Dataset items

= = = = =

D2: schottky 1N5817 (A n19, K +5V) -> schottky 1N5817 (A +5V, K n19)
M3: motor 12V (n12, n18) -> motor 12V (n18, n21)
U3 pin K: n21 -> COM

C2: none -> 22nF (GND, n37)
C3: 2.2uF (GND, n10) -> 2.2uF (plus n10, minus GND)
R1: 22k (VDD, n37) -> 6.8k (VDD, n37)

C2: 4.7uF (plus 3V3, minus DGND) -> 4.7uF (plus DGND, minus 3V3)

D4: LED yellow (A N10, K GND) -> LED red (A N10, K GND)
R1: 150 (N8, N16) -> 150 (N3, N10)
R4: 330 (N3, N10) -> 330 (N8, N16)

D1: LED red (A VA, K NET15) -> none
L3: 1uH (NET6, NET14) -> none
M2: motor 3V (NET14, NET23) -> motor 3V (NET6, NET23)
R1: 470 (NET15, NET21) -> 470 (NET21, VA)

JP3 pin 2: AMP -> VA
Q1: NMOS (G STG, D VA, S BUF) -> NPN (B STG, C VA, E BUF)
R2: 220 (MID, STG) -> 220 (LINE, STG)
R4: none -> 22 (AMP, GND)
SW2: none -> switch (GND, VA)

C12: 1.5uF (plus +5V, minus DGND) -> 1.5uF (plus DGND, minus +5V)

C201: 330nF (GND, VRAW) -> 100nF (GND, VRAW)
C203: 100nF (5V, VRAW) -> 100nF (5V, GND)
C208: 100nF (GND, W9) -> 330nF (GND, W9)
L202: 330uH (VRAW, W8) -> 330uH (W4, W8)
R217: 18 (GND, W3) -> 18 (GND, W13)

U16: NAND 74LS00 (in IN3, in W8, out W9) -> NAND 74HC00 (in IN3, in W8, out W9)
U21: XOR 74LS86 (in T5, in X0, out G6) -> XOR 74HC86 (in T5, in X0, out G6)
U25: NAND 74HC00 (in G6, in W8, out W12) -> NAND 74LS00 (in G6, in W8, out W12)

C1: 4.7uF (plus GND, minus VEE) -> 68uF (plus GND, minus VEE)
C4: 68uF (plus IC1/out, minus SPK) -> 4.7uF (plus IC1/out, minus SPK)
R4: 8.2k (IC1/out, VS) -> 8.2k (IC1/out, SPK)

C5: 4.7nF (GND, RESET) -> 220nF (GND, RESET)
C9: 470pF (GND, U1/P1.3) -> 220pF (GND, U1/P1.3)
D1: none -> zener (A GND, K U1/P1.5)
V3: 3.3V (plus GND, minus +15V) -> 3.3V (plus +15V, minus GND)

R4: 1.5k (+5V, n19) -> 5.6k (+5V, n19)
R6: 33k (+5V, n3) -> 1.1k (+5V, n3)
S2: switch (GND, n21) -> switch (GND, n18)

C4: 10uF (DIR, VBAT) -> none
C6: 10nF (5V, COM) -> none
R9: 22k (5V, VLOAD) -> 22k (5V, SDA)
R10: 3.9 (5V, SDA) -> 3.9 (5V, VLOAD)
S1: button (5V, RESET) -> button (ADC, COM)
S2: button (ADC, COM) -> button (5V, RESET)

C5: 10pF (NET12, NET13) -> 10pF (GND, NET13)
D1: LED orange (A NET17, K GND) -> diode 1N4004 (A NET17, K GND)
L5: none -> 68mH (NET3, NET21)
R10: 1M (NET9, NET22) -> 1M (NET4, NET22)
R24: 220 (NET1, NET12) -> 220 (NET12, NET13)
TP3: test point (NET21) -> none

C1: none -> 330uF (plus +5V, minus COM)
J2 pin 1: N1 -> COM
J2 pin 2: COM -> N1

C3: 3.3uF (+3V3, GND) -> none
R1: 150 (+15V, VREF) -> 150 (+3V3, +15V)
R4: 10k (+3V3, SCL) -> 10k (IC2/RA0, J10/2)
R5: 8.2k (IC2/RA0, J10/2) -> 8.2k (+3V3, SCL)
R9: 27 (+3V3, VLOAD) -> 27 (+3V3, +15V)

= = = = =

• WORK ITEM: Would you print exactly, and only, the lines of the data above from the line with "C4: 10uF (DIR, VBAT) -> none" through the line with "R5: 8.2k (IC2/RA0, J10/2) -> 8.2k (+3V3, SCL)", inclusive?

• ANSWER TO THE EXERCISE:
C4: 10uF (DIR, VBAT) -> none
C6: 10nF (5V, COM) -> none
R9: 22k (5V, VLOAD) -> 22k (5V, SDA)
R10: 3.9 (5V, SDA) -> 3.9 (5V, VLOAD)
S1: button (5V, RESET) -> button (ADC, COM)
S2: button (ADC, COM) -> button (5V, RESET)

C5: 10pF (NET12, NET13) -> 10pF (GND, NET13)
D1: LED orange (A NET17, K GND) -> diode 1N4004 (A NET17, K GND)
L5: none -> 68mH (NET3, NET21)
R10: 1M (NET9, NET22) -> 1M (NET4, NET22)
R24: 220 (NET1, NET12) -> 220 (NET12, NET13)
TP3: test point (NET21) -> none

C1: none -> 330uF (plus +5V, minus COM)
J2 pin 1: N1 -> COM
J2 pin 2: COM -> N1

C3: 3.3uF (+3V3, GND) -> none
R1: 150 (+15V, VREF) -> 150 (+3V3, +15V)
R4: 10k (+3V3, SCL) -> 10k (IC2/RA0, J10/2)
R5: 8.2k (IC2/RA0, J10/2) -> 8.2k (+3V3, SCL)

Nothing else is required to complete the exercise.